▸ **Material for the task**:

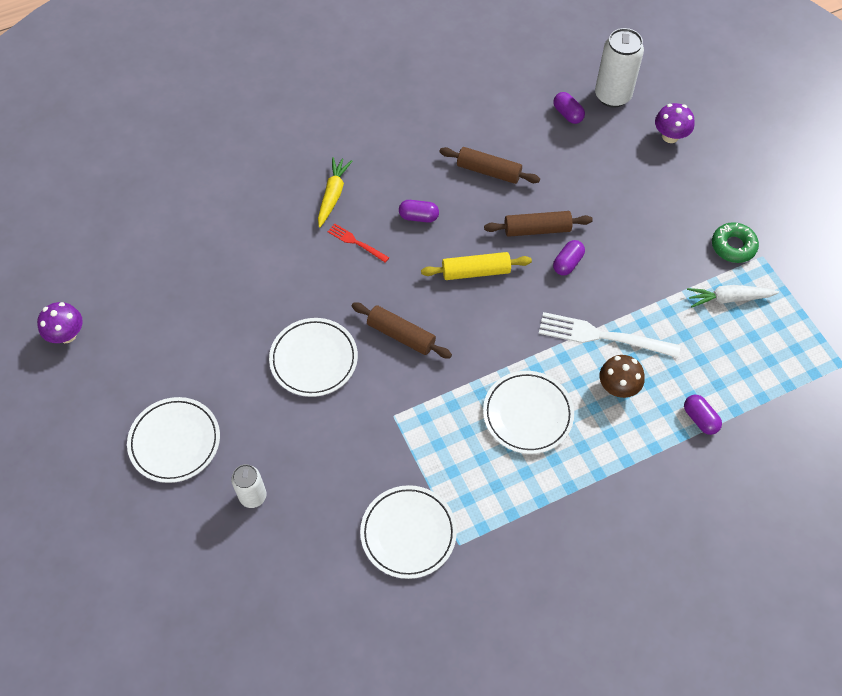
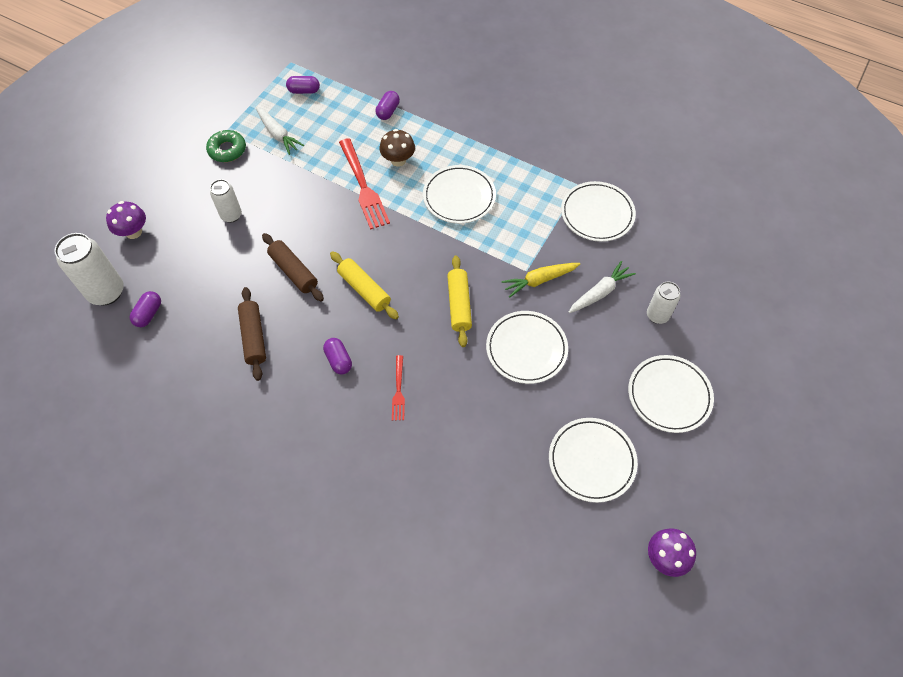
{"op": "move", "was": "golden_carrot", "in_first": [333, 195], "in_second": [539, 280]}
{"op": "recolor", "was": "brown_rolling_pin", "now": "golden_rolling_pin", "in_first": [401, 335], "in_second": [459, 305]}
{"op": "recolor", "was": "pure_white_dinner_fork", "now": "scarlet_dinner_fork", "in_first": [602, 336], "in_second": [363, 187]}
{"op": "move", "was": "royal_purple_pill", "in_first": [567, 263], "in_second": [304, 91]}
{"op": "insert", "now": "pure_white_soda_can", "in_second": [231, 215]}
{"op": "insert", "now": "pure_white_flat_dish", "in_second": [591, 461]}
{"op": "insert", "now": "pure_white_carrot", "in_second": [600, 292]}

▸ **Your goal**: Transcribe all the data word for word; the images stay out.

▸ **Result of the task**:
{"op": "move", "was": "golden_carrot", "in_first": [333, 195], "in_second": [539, 280]}
{"op": "recolor", "was": "brown_rolling_pin", "now": "golden_rolling_pin", "in_first": [401, 335], "in_second": [459, 305]}
{"op": "recolor", "was": "pure_white_dinner_fork", "now": "scarlet_dinner_fork", "in_first": [602, 336], "in_second": [363, 187]}
{"op": "move", "was": "royal_purple_pill", "in_first": [567, 263], "in_second": [304, 91]}
{"op": "insert", "now": "pure_white_soda_can", "in_second": [231, 215]}
{"op": "insert", "now": "pure_white_flat_dish", "in_second": [591, 461]}
{"op": "insert", "now": "pure_white_carrot", "in_second": [600, 292]}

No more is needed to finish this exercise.